TASK DESCRIPTION — Restate word for word the entries below, starting with the line with "LIGHT1 pin VCC: none -> 3V3" and continuing through the line with "STEPPER1 pin IN1: A1 -> B14". Include both of those lines and no others.

***

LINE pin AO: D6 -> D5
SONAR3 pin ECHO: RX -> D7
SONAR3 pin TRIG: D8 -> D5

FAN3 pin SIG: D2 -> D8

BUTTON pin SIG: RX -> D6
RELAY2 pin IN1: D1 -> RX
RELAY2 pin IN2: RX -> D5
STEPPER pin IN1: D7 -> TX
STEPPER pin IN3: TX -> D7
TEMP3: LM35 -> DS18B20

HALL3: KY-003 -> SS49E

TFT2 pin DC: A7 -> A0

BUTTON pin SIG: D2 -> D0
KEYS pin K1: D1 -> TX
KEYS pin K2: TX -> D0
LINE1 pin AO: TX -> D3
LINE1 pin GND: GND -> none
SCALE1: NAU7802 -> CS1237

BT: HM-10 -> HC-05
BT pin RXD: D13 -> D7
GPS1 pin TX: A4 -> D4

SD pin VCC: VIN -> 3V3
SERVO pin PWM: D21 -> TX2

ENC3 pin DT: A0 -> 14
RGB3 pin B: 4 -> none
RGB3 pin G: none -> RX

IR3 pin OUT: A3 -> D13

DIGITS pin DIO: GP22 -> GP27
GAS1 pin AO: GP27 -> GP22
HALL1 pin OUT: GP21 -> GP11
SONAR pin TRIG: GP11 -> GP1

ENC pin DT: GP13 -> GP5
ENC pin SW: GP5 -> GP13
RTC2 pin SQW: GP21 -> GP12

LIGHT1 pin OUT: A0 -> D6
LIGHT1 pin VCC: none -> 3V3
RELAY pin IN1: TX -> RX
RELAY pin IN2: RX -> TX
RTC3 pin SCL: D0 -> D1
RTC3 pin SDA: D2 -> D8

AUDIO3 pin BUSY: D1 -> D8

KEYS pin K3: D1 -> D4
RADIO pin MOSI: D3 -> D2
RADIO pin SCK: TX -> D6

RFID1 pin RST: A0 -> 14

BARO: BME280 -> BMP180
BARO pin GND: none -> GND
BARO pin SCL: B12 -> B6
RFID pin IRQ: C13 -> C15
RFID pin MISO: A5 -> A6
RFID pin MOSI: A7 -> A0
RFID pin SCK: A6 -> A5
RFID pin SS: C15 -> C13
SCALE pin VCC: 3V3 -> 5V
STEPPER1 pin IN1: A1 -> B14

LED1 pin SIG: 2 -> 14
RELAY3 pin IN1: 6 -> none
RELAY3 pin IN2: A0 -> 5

***

WRITTEN SOLUTION —
LIGHT1 pin VCC: none -> 3V3
RELAY pin IN1: TX -> RX
RELAY pin IN2: RX -> TX
RTC3 pin SCL: D0 -> D1
RTC3 pin SDA: D2 -> D8

AUDIO3 pin BUSY: D1 -> D8

KEYS pin K3: D1 -> D4
RADIO pin MOSI: D3 -> D2
RADIO pin SCK: TX -> D6

RFID1 pin RST: A0 -> 14

BARO: BME280 -> BMP180
BARO pin GND: none -> GND
BARO pin SCL: B12 -> B6
RFID pin IRQ: C13 -> C15
RFID pin MISO: A5 -> A6
RFID pin MOSI: A7 -> A0
RFID pin SCK: A6 -> A5
RFID pin SS: C15 -> C13
SCALE pin VCC: 3V3 -> 5V
STEPPER1 pin IN1: A1 -> B14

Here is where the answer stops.